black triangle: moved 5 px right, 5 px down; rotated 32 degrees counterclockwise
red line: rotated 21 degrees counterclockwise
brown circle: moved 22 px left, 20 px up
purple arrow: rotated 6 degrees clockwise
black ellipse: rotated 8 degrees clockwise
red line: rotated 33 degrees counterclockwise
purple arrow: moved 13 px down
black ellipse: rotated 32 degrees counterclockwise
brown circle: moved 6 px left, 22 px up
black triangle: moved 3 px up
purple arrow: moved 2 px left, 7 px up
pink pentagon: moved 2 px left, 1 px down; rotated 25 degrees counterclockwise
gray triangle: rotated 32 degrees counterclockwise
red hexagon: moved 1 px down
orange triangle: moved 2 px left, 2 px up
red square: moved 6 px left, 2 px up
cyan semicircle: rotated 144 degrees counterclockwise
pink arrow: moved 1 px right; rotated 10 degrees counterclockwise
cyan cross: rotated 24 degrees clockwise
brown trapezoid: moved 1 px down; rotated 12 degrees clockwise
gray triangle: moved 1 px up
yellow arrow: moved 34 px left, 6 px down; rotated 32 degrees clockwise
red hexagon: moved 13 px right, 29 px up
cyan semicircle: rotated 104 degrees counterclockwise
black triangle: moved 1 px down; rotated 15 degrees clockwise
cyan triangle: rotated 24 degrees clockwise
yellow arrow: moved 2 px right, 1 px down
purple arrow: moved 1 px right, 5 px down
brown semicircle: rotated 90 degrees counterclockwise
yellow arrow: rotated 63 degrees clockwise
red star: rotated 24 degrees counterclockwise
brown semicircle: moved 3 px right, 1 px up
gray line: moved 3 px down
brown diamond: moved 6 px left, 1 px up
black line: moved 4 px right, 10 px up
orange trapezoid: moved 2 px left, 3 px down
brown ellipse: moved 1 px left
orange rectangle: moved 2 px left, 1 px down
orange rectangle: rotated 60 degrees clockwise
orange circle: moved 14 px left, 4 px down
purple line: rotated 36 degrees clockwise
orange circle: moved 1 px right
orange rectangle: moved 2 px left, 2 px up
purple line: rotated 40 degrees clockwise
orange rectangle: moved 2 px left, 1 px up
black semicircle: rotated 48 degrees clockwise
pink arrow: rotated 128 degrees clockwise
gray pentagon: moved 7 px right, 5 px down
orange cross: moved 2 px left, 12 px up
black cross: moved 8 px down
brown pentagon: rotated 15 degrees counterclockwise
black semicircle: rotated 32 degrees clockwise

Your instructions
Retype every item above word for word, keeping each line in its original order.

The response
black triangle: moved 5 px right, 5 px down; rotated 32 degrees counterclockwise
red line: rotated 21 degrees counterclockwise
brown circle: moved 22 px left, 20 px up
purple arrow: rotated 6 degrees clockwise
black ellipse: rotated 8 degrees clockwise
red line: rotated 33 degrees counterclockwise
purple arrow: moved 13 px down
black ellipse: rotated 32 degrees counterclockwise
brown circle: moved 6 px left, 22 px up
black triangle: moved 3 px up
purple arrow: moved 2 px left, 7 px up
pink pentagon: moved 2 px left, 1 px down; rotated 25 degrees counterclockwise
gray triangle: rotated 32 degrees counterclockwise
red hexagon: moved 1 px down
orange triangle: moved 2 px left, 2 px up
red square: moved 6 px left, 2 px up
cyan semicircle: rotated 144 degrees counterclockwise
pink arrow: moved 1 px right; rotated 10 degrees counterclockwise
cyan cross: rotated 24 degrees clockwise
brown trapezoid: moved 1 px down; rotated 12 degrees clockwise
gray triangle: moved 1 px up
yellow arrow: moved 34 px left, 6 px down; rotated 32 degrees clockwise
red hexagon: moved 13 px right, 29 px up
cyan semicircle: rotated 104 degrees counterclockwise
black triangle: moved 1 px down; rotated 15 degrees clockwise
cyan triangle: rotated 24 degrees clockwise
yellow arrow: moved 2 px right, 1 px down
purple arrow: moved 1 px right, 5 px down
brown semicircle: rotated 90 degrees counterclockwise
yellow arrow: rotated 63 degrees clockwise
red star: rotated 24 degrees counterclockwise
brown semicircle: moved 3 px right, 1 px up
gray line: moved 3 px down
brown diamond: moved 6 px left, 1 px up
black line: moved 4 px right, 10 px up
orange trapezoid: moved 2 px left, 3 px down
brown ellipse: moved 1 px left
orange rectangle: moved 2 px left, 1 px down
orange rectangle: rotated 60 degrees clockwise
orange circle: moved 14 px left, 4 px down
purple line: rotated 36 degrees clockwise
orange circle: moved 1 px right
orange rectangle: moved 2 px left, 2 px up
purple line: rotated 40 degrees clockwise
orange rectangle: moved 2 px left, 1 px up
black semicircle: rotated 48 degrees clockwise
pink arrow: rotated 128 degrees clockwise
gray pentagon: moved 7 px right, 5 px down
orange cross: moved 2 px left, 12 px up
black cross: moved 8 px down
brown pentagon: rotated 15 degrees counterclockwise
black semicircle: rotated 32 degrees clockwise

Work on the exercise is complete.